(TASK PROMPT): When a line contains the string "tape", it counts once; give the total of such lines in the entries below and nothing else.

(EXTRACTED INFORMATION):
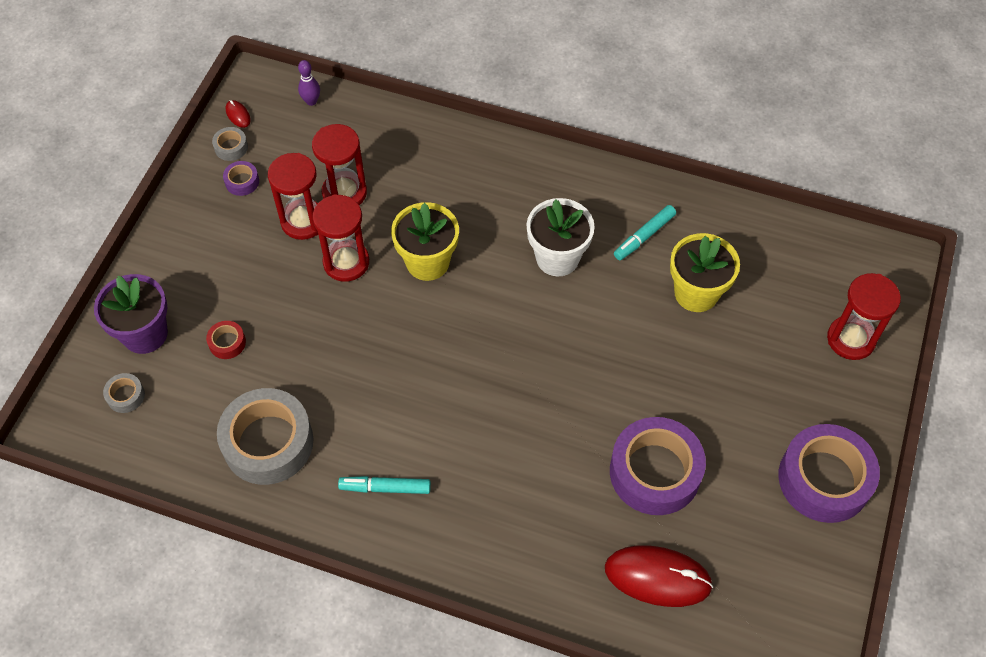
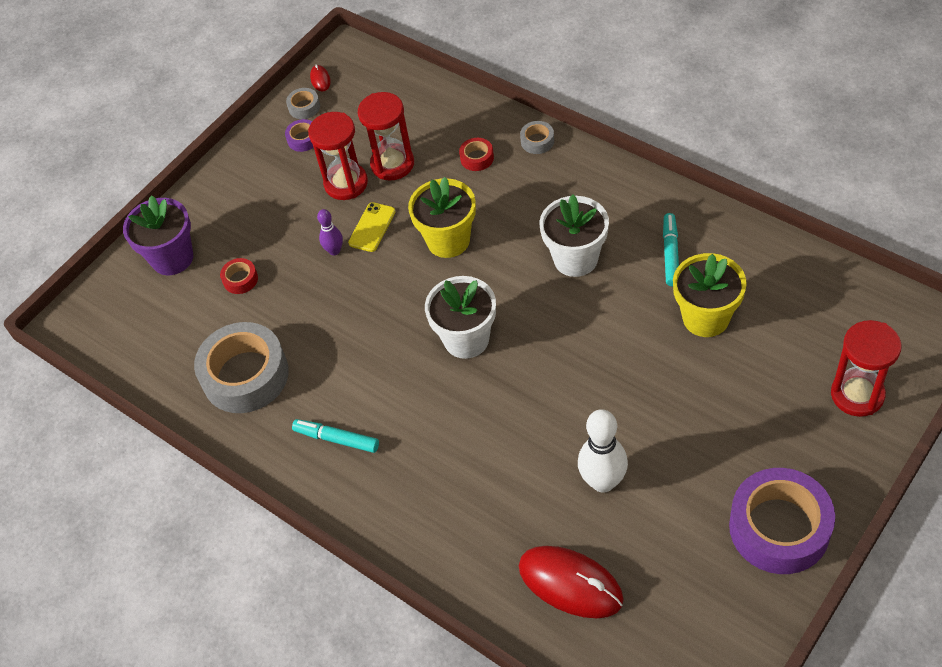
camera: 25 degrees right, 5 degrees down
grey tape [103,373,145,413] -> grey tape moved to [520,121,554,154]
purple bowling pin [298,60,320,106] -> purple bowling pin moved to [317,209,343,255]
red hourglass [312,194,369,282] -> yellow phone [348,202,396,252]
purple tape [610,417,706,515] -> white bowling pin [578,409,628,493]
turquoise marker [614,205,676,260] -> turquoise marker turned 120 degrees clockwise [663,213,679,286]
none -> white flower pot [425,276,496,359]
none -> red tape [459,138,494,171]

(ANSWER TO THIS EXERCISE): 3